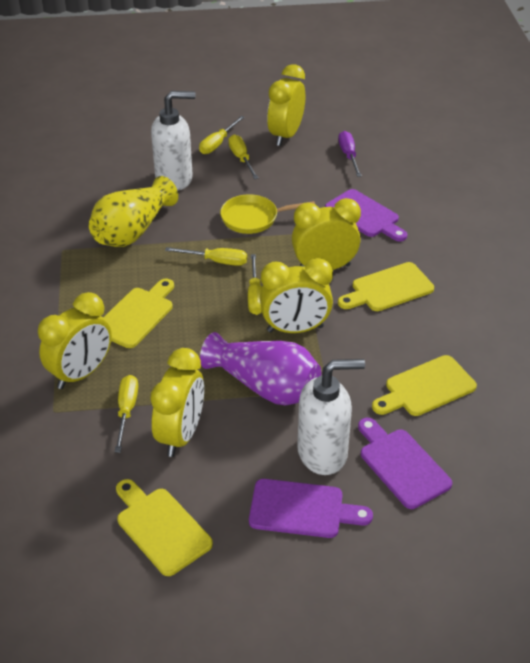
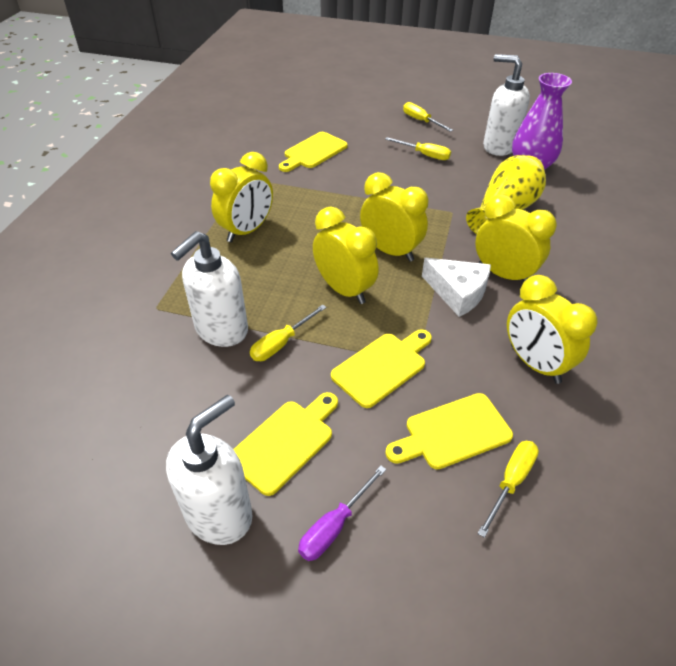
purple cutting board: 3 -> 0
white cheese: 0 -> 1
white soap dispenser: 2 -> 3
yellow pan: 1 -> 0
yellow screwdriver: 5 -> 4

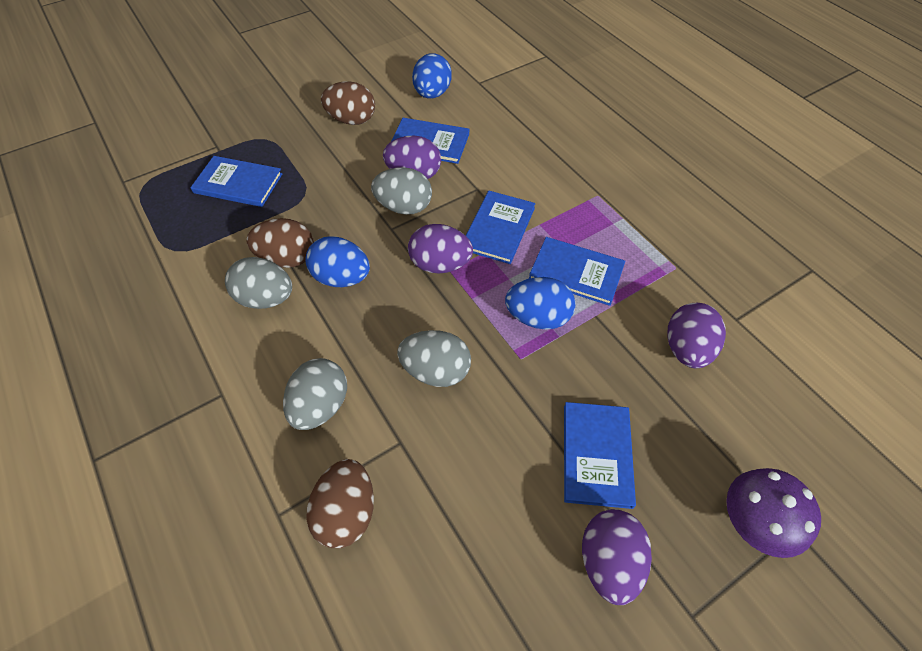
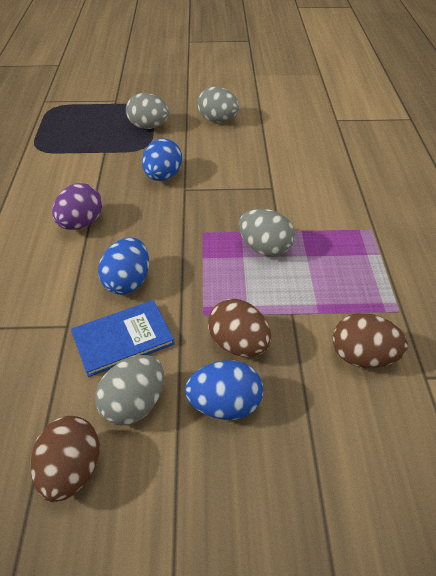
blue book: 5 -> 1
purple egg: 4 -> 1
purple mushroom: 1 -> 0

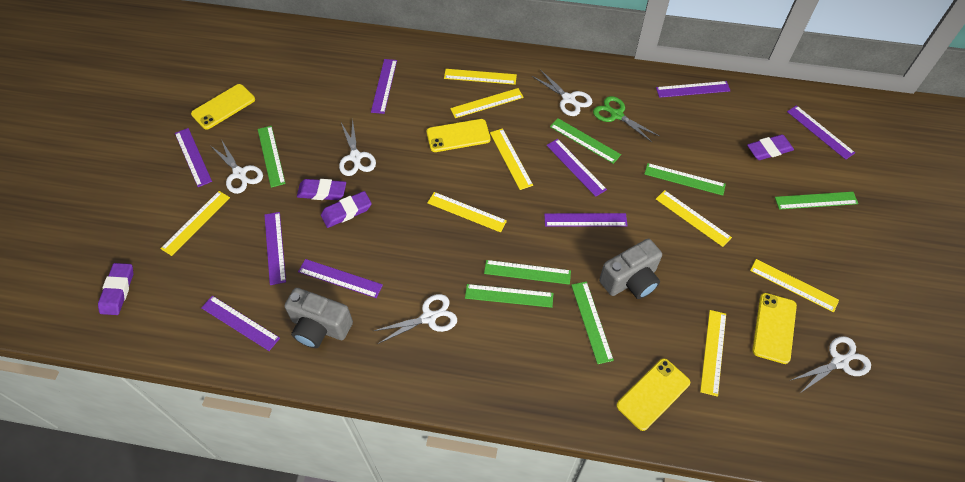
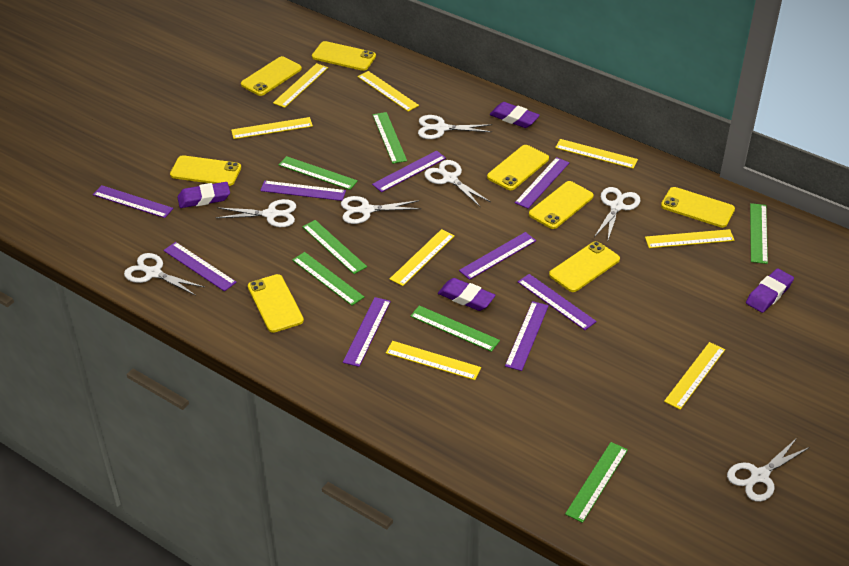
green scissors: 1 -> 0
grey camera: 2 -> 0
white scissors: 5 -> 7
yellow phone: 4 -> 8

**WORK REQUEST**
For the string "white", show each line of the listing where it appears.

**WRITTEN RESPONSE**
white cheese: 0 -> 1
white soap dispenser: 2 -> 3
white scissors: 5 -> 7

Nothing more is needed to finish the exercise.